Task goal: Span requested from the data below: the line with "TP1: test point (N6) -> none" through the line with "VR2: 100k (AGND, N6, wiper", both included. Give only these lines again, exactly, and leave every picture out.

----- Material provided -----

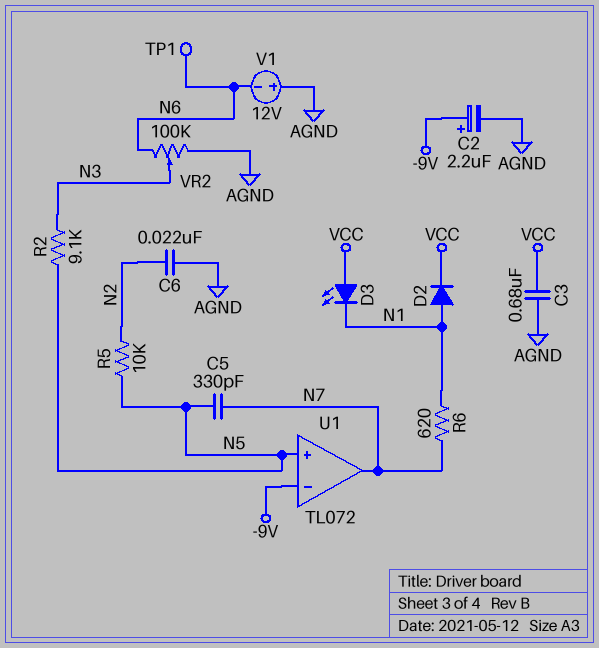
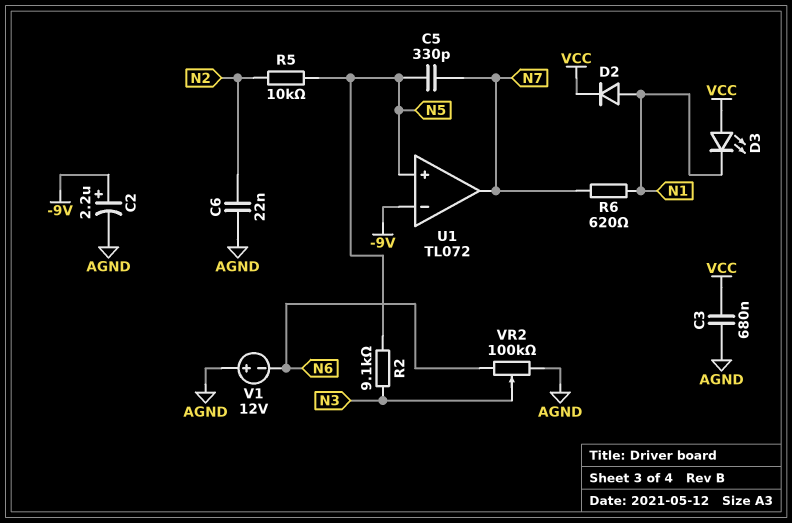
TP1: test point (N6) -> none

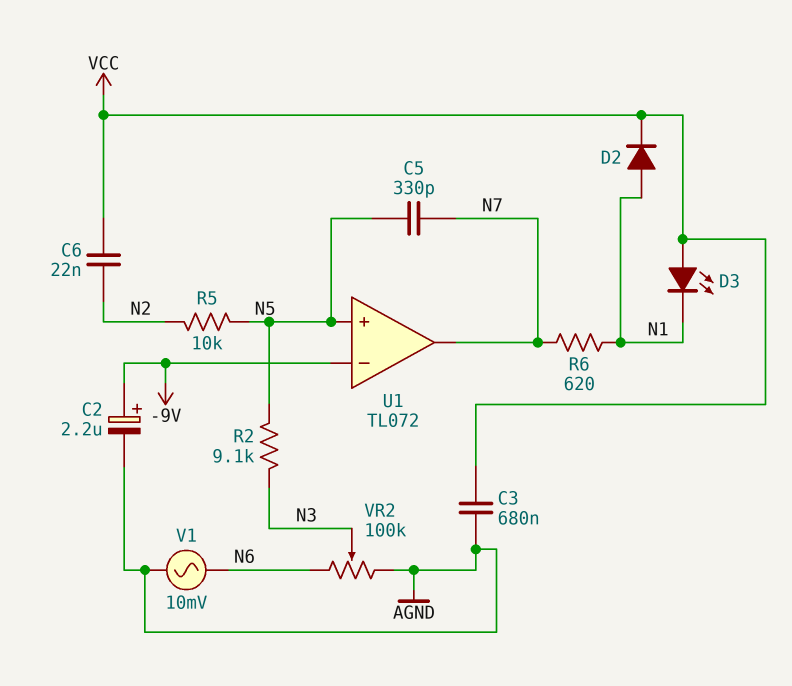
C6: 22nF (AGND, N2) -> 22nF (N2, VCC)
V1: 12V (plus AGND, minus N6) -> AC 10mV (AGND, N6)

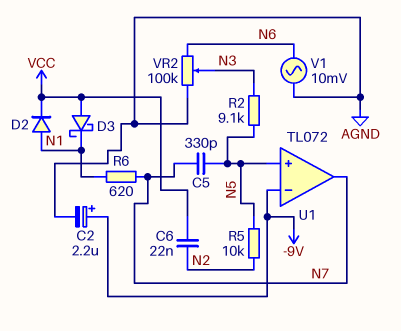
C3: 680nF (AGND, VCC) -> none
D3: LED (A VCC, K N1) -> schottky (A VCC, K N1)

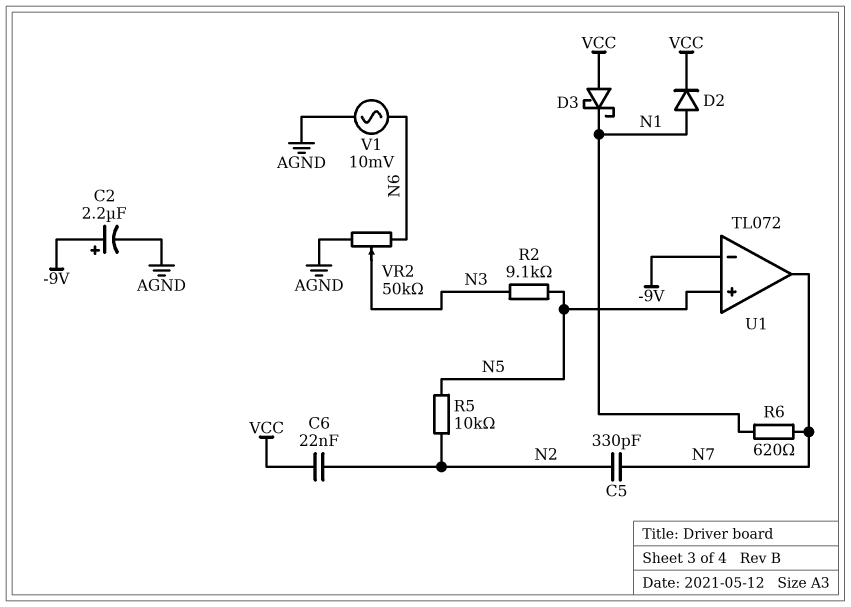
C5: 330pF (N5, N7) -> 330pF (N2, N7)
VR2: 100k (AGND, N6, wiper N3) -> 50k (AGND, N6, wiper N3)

-----
----- Material provided -----

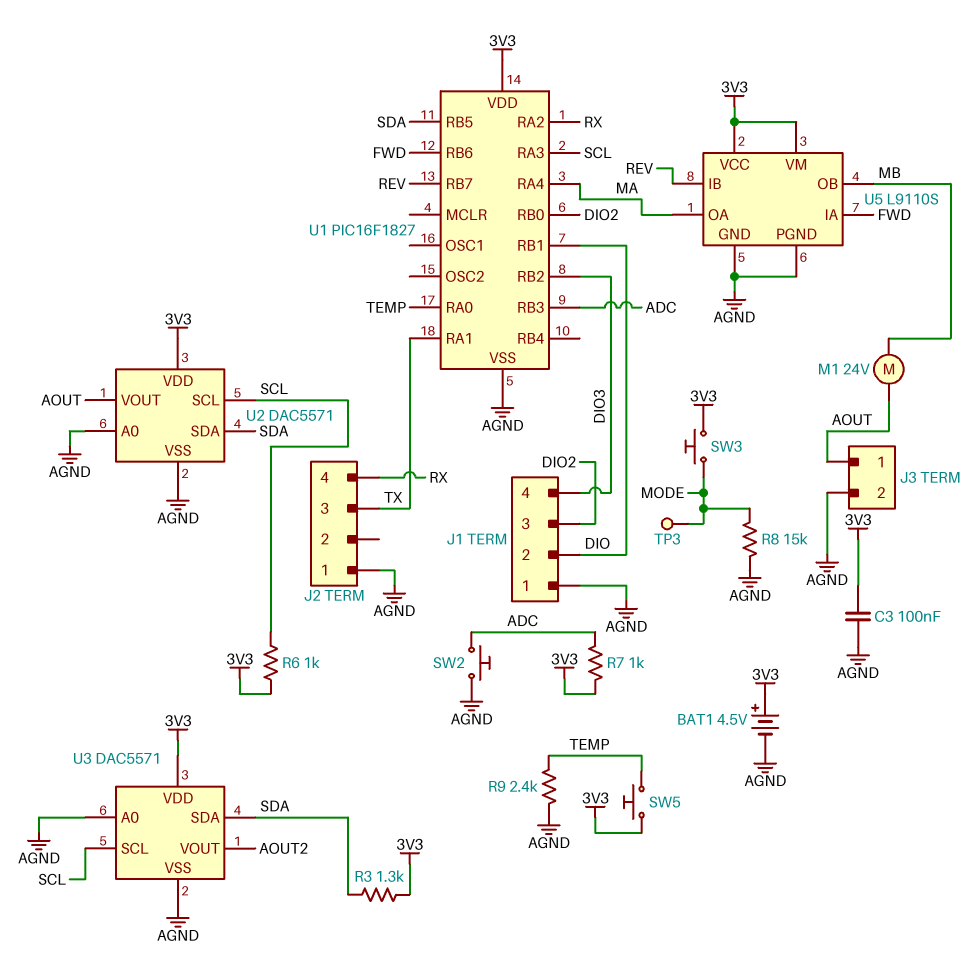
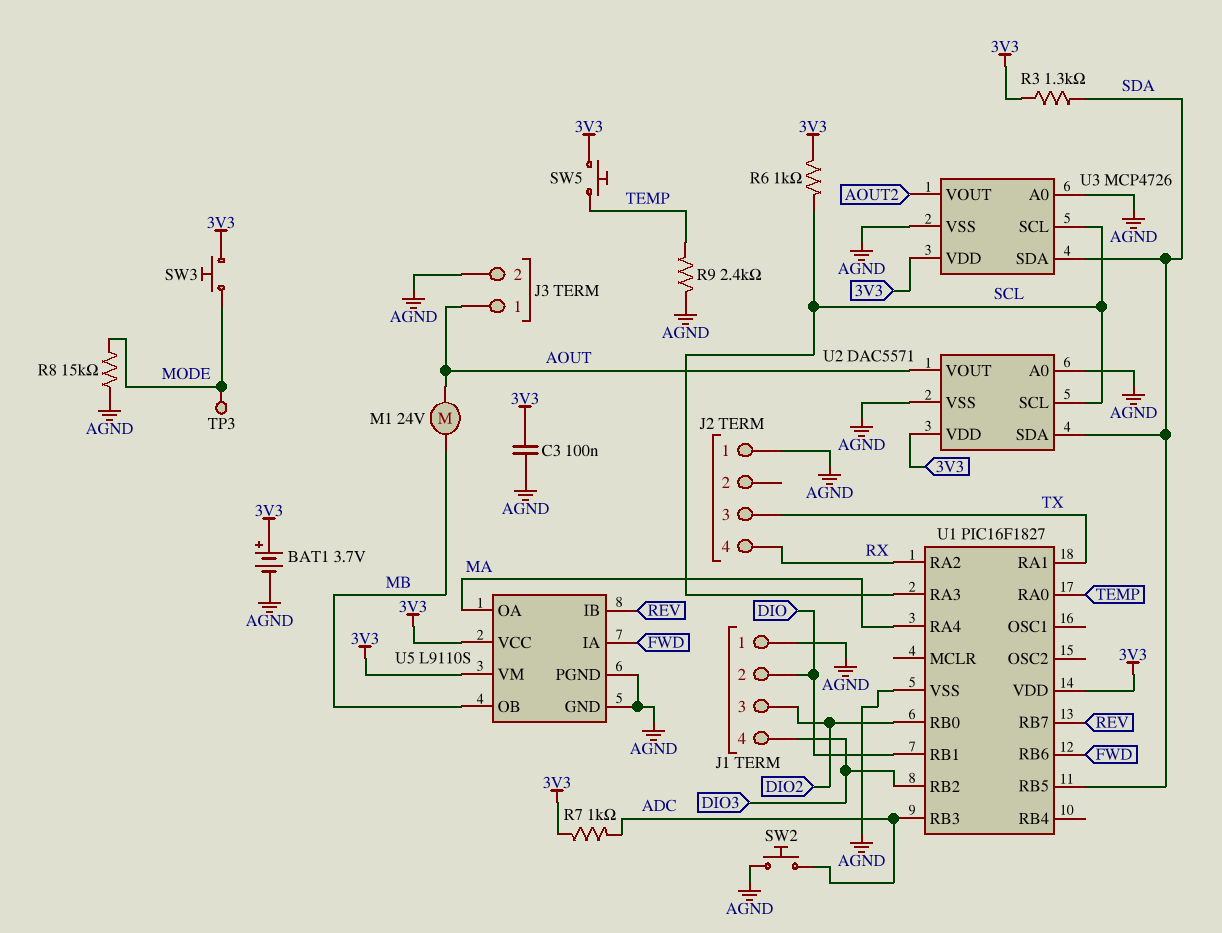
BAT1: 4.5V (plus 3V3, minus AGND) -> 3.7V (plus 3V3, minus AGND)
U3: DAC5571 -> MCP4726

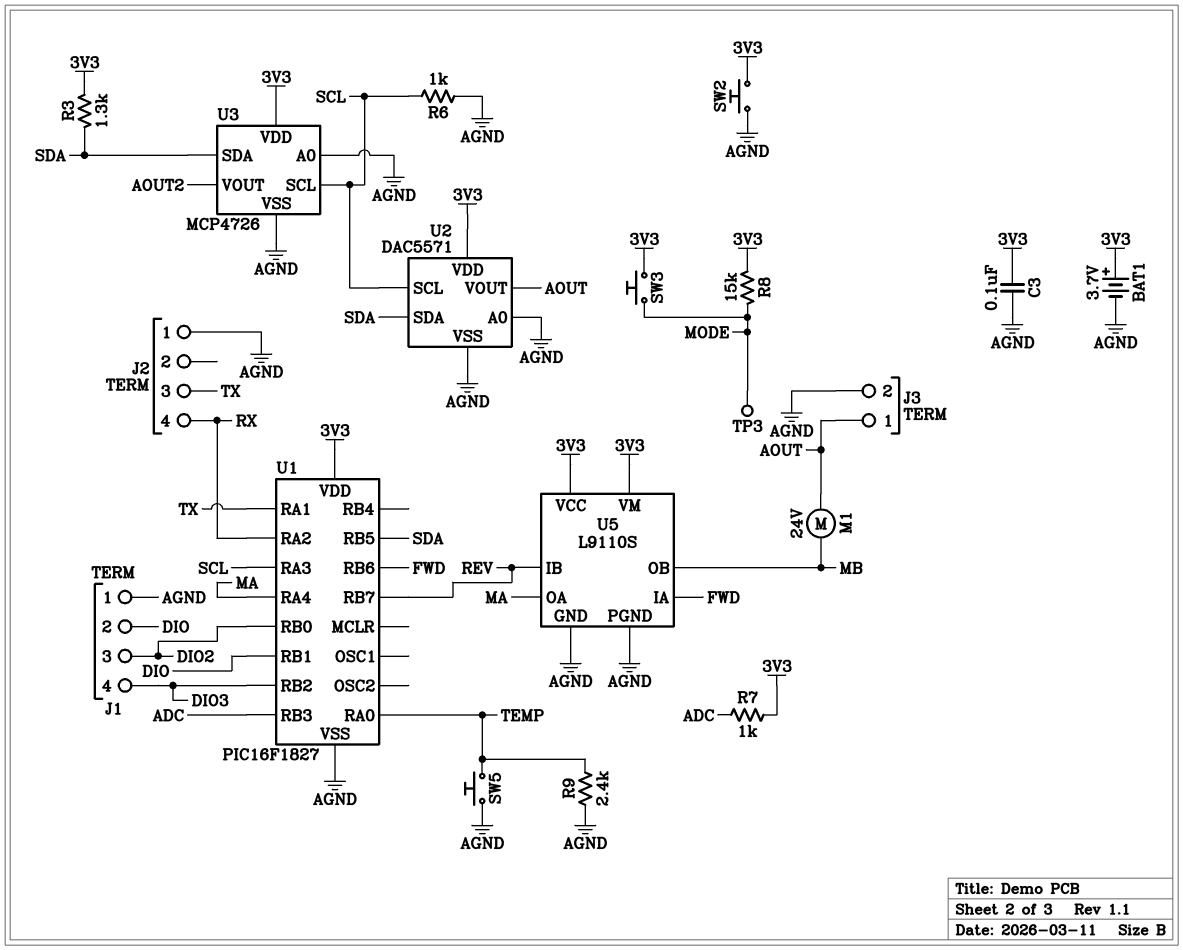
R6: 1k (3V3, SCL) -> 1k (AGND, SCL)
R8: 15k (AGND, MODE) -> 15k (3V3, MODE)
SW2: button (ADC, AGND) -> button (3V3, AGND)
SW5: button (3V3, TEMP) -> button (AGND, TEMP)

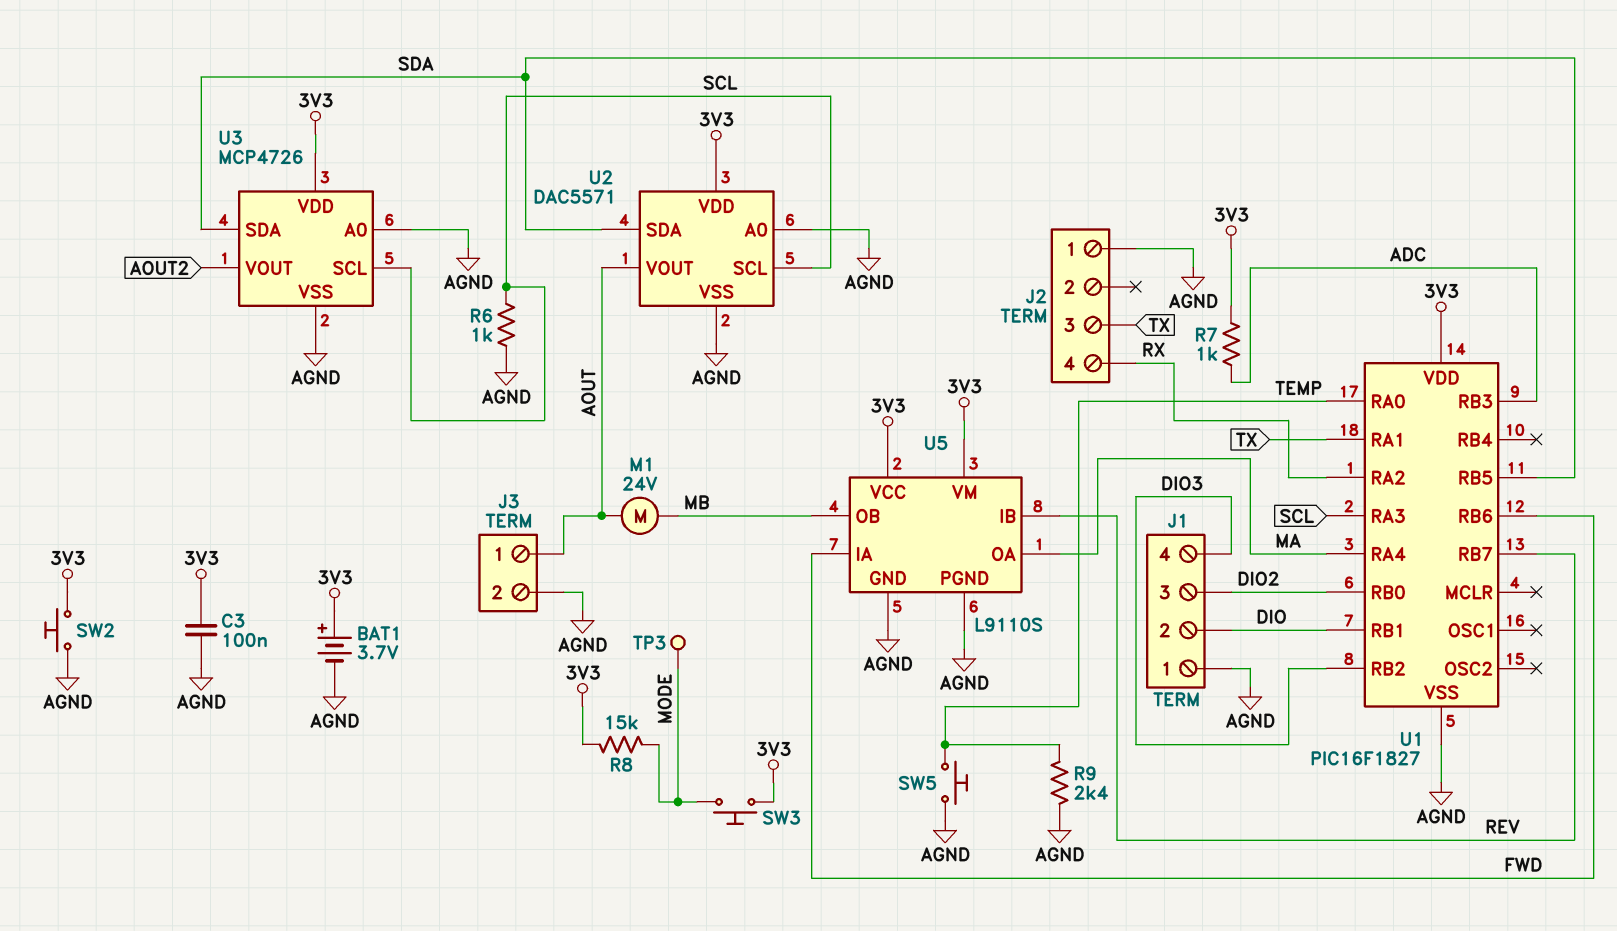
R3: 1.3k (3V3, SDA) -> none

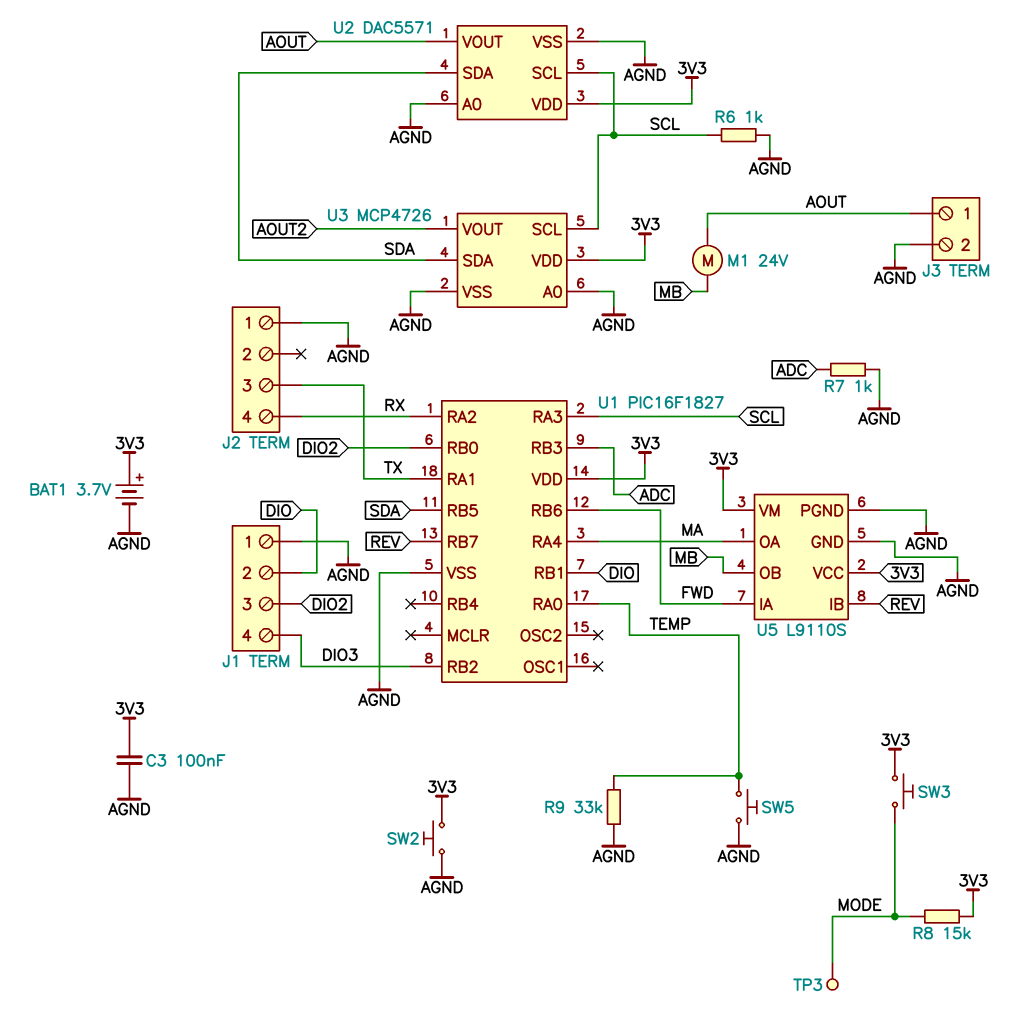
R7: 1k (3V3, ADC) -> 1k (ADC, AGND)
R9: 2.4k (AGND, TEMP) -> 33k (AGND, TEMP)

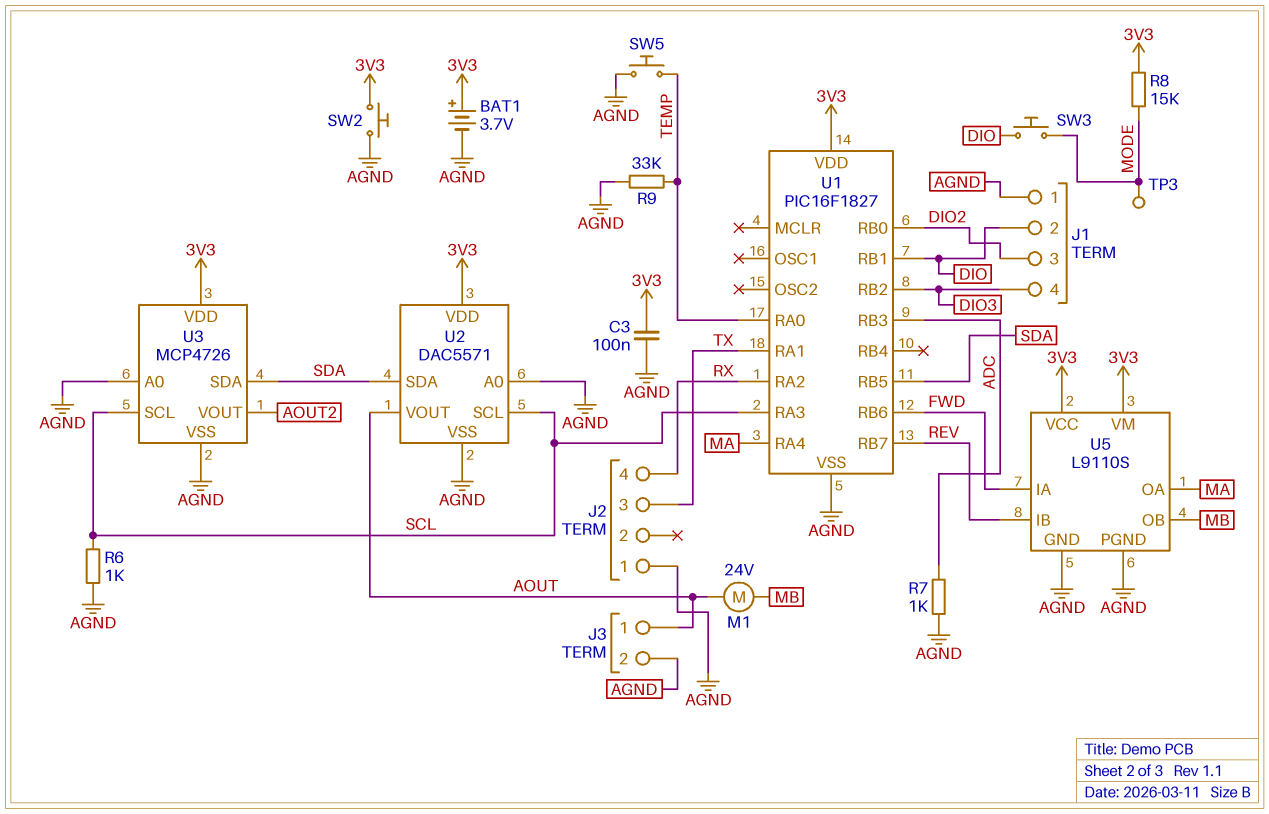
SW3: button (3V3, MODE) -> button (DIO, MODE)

-----

Answer to this problem:
TP1: test point (N6) -> none

C6: 22nF (AGND, N2) -> 22nF (N2, VCC)
V1: 12V (plus AGND, minus N6) -> AC 10mV (AGND, N6)

C3: 680nF (AGND, VCC) -> none
D3: LED (A VCC, K N1) -> schottky (A VCC, K N1)

C5: 330pF (N5, N7) -> 330pF (N2, N7)
VR2: 100k (AGND, N6, wiper N3) -> 50k (AGND, N6, wiper N3)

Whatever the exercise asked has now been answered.